WORK INSTRUCTION. Report the number of lines below in which the word "STAT" occurs. Nothing else is needed.

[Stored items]
☆ ☆ ☆ ☆

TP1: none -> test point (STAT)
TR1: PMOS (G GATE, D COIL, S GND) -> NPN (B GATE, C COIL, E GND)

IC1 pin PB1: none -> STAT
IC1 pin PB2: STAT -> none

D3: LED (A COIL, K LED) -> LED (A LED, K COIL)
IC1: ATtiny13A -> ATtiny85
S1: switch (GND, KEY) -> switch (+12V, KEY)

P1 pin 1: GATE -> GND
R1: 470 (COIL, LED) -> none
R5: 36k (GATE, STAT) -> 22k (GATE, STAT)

☆ ☆ ☆ ☆

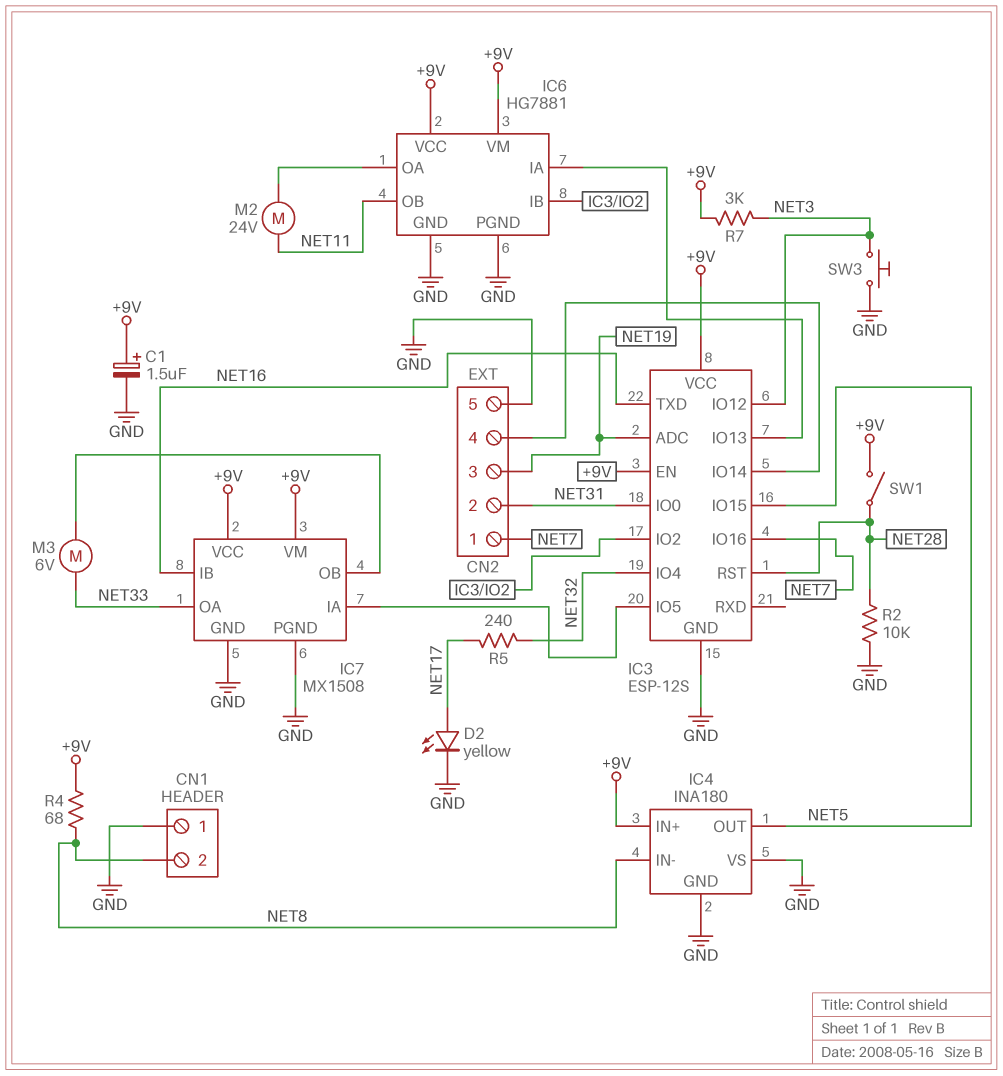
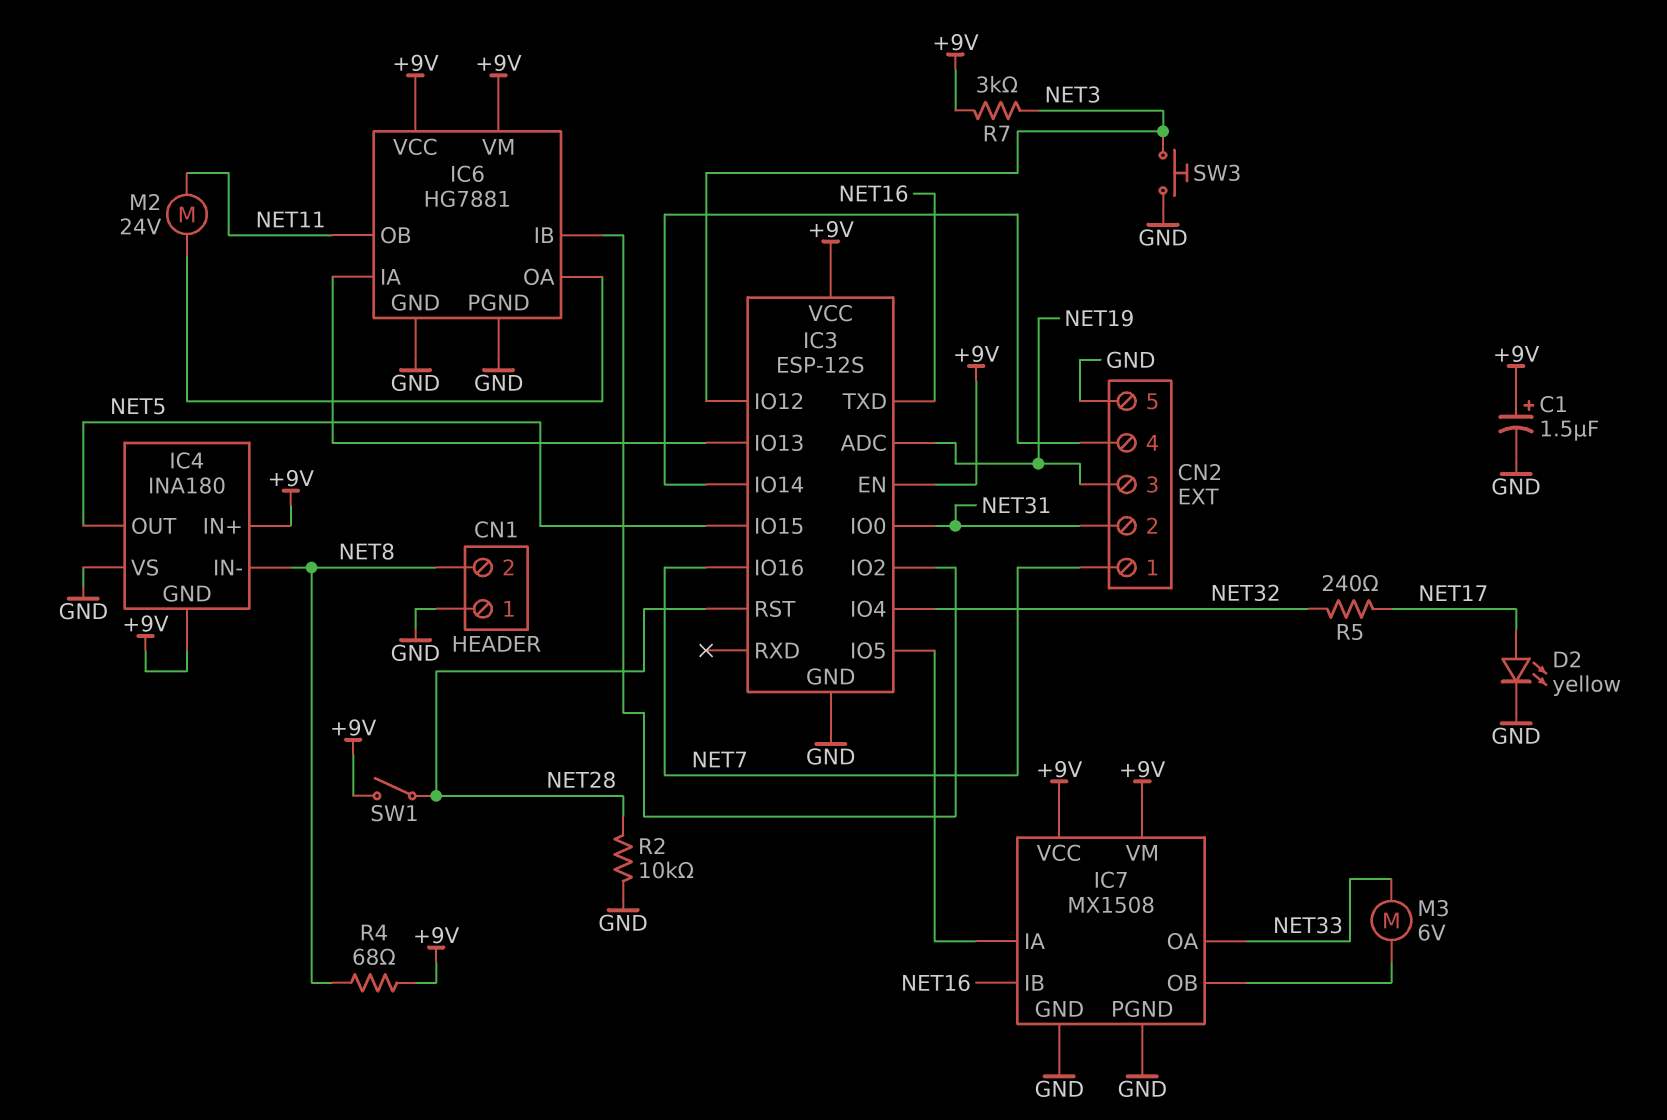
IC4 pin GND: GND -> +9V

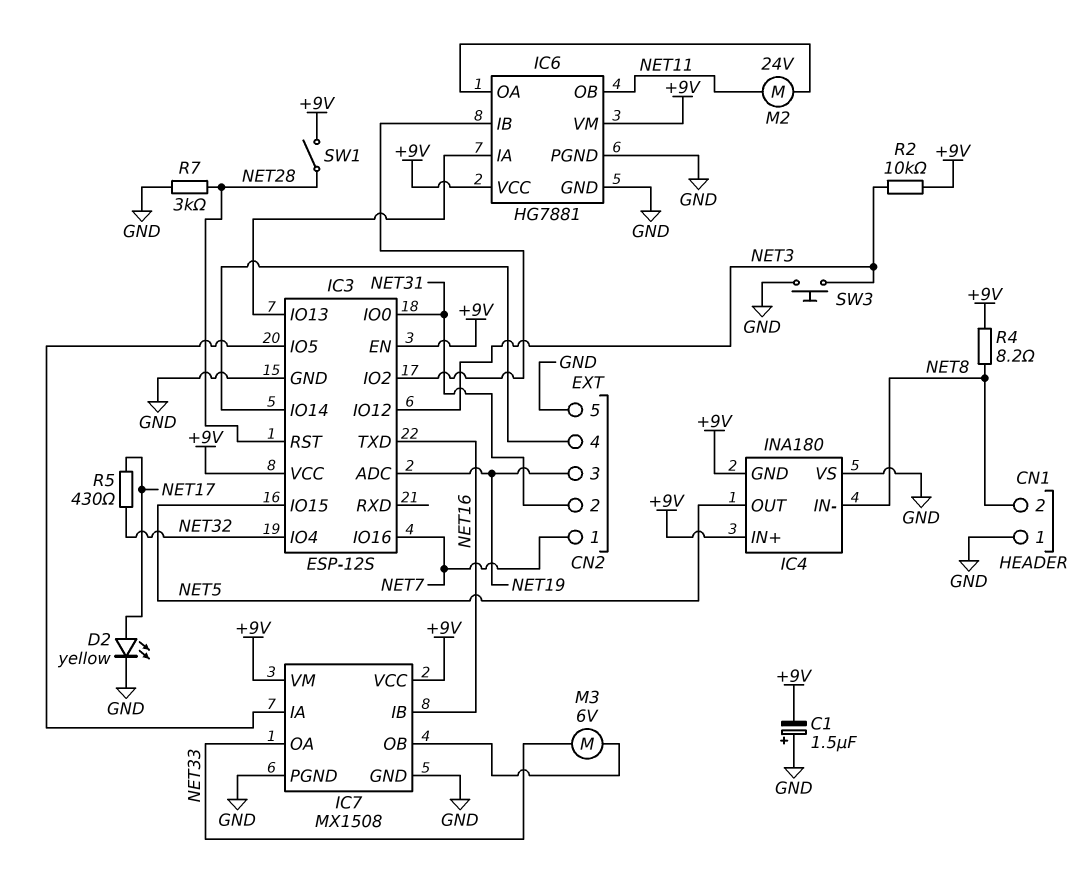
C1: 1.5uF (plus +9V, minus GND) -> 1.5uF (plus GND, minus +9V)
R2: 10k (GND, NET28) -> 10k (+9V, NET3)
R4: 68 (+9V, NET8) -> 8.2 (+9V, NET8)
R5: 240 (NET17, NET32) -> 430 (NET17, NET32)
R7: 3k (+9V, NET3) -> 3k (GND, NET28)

☆ ☆ ☆ ☆

YOUR RESPONSE. 4